[Exercise prompt]
Determine how many lines in the items below contain the string "instrumentName". Give only the number.
------------------------------
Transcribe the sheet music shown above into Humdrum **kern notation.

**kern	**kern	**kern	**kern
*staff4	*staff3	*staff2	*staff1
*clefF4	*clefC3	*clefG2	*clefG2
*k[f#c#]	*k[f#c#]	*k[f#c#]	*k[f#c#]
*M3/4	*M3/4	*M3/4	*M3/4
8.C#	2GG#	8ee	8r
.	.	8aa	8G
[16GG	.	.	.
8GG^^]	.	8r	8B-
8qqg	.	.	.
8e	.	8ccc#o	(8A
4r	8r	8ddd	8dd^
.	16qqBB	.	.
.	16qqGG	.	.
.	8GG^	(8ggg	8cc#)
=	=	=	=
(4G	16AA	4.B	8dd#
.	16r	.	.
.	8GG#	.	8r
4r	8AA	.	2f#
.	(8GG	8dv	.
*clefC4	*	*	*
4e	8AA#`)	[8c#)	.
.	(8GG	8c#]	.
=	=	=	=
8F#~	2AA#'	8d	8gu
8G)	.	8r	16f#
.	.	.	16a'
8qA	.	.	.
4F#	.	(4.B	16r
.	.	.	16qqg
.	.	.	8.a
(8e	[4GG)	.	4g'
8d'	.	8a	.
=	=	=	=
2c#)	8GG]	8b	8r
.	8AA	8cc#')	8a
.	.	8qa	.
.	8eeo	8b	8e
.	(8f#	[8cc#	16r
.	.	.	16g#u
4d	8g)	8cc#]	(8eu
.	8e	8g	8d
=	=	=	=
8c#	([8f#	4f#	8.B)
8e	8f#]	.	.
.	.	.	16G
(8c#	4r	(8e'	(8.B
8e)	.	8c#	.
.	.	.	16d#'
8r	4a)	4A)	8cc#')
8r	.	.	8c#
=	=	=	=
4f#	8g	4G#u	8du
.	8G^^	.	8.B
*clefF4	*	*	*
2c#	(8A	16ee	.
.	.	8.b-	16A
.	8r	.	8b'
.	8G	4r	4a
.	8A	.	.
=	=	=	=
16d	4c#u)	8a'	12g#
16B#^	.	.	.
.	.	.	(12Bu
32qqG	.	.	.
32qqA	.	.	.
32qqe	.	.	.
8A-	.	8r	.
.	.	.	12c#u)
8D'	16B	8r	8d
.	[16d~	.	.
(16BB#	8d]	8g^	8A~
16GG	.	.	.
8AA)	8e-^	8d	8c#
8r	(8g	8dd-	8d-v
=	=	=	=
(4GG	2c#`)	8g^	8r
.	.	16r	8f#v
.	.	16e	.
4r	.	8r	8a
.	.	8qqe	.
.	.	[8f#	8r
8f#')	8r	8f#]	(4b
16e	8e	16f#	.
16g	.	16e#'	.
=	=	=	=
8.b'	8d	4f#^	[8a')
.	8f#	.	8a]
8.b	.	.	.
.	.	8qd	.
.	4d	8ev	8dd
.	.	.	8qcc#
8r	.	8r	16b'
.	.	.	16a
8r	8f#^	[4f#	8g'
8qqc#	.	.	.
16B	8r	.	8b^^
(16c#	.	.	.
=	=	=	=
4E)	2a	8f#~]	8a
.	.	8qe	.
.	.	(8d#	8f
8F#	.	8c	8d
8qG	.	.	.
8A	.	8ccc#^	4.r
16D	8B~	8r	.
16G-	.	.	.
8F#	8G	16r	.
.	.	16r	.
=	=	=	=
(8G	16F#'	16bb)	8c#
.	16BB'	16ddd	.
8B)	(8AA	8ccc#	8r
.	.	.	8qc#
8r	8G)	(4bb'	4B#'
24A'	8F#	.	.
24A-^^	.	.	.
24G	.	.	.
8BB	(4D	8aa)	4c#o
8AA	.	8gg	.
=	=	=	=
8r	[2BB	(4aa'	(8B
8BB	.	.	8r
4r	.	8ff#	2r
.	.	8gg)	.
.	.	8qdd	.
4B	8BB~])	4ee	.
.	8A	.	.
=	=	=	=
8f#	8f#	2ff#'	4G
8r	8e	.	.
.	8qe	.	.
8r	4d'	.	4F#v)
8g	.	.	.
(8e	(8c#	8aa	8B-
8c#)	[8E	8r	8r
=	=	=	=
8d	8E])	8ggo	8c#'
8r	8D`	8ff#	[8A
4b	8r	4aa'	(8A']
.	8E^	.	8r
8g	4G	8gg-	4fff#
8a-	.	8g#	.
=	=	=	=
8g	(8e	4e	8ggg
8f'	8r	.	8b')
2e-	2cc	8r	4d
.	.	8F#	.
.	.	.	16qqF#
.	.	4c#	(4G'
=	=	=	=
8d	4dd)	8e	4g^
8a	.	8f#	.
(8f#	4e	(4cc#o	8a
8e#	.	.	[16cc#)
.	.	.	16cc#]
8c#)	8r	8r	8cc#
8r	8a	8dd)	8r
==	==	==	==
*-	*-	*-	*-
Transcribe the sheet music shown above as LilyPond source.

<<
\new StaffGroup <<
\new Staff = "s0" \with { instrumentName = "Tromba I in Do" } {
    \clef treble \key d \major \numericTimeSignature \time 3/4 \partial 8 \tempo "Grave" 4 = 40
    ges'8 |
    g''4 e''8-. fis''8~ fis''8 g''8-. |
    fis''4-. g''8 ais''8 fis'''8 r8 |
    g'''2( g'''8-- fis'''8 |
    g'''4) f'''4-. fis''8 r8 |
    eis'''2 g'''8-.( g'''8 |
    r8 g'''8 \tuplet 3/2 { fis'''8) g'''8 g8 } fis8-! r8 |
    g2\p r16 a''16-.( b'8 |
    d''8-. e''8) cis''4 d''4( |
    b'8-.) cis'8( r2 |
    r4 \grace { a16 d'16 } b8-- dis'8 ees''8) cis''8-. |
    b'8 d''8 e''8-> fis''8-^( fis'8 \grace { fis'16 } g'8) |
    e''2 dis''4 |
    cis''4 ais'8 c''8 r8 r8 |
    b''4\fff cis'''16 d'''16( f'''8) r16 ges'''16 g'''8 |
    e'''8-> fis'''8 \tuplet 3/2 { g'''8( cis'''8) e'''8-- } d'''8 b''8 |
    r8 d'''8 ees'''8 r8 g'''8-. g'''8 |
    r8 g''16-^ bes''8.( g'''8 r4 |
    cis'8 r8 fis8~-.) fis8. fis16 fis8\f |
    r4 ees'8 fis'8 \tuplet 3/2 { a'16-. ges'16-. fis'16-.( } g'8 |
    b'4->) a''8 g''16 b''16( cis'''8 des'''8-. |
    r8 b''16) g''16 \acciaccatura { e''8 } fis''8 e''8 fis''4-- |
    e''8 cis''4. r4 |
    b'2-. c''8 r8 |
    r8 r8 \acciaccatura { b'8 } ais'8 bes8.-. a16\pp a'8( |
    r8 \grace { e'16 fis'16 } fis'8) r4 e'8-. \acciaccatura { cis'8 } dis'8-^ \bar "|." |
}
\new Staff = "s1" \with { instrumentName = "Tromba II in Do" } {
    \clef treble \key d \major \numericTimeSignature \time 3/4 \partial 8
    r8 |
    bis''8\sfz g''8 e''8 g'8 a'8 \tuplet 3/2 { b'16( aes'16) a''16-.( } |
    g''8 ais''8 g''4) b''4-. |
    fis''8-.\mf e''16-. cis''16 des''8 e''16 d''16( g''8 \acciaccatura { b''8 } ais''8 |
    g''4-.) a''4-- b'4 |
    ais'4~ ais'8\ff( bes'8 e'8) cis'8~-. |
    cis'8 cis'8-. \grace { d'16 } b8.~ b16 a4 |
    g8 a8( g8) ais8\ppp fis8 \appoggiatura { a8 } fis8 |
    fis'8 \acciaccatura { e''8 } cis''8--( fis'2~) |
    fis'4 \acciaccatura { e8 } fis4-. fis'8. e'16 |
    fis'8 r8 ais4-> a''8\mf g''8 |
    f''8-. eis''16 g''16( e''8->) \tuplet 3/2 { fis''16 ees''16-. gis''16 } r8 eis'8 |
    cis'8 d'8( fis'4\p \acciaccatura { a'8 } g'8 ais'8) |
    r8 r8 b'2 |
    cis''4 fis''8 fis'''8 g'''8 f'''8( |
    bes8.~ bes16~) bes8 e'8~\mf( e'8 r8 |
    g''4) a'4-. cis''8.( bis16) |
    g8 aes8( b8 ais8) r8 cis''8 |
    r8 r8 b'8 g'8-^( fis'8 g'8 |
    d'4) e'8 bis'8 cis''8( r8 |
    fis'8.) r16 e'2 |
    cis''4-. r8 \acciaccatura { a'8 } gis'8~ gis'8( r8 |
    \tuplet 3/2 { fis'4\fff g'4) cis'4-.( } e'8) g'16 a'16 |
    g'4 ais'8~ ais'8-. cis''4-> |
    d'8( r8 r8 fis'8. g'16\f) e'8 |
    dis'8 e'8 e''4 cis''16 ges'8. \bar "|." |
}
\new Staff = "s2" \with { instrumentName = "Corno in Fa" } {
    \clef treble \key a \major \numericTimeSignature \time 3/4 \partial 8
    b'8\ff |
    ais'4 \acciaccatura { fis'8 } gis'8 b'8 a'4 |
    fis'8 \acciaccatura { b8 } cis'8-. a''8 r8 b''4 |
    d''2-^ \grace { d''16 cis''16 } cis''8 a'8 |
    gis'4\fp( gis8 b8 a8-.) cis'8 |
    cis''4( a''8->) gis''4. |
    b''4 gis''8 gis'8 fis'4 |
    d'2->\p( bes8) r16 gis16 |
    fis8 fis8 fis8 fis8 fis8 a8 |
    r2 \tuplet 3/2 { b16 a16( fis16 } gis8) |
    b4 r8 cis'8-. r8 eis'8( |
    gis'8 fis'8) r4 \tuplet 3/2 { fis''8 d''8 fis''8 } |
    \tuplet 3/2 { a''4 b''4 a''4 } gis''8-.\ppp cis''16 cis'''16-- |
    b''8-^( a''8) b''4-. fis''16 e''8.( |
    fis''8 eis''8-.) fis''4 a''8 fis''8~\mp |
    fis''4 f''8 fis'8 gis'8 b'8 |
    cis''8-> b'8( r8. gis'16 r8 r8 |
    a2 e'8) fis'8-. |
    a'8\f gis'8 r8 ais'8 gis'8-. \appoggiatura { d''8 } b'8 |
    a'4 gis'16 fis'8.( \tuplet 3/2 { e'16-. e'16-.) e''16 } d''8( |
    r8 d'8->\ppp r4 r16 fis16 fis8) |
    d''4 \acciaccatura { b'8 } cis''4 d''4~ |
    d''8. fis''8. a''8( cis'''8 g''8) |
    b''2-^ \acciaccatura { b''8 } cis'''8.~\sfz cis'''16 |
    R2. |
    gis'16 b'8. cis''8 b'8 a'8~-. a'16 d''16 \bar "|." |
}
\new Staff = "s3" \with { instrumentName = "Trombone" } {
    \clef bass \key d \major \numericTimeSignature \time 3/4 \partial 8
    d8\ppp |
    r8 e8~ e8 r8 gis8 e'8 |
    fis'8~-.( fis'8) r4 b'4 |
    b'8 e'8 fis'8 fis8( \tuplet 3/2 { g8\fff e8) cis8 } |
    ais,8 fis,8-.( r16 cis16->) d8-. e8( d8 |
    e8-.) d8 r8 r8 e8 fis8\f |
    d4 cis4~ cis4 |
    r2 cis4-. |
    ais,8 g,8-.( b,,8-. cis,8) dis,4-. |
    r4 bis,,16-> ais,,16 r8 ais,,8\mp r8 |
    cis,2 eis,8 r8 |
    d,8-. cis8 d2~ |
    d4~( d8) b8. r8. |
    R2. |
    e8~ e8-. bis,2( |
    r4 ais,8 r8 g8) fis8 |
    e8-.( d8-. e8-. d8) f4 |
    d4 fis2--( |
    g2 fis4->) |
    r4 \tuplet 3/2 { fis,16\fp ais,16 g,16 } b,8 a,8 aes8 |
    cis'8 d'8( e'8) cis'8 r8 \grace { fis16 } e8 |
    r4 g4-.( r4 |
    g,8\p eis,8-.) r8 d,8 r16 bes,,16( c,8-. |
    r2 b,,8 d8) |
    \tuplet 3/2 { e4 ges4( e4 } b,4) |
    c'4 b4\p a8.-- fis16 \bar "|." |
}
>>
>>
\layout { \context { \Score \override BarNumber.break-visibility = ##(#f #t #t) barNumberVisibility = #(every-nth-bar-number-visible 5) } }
------------------------------
[Task answer]
4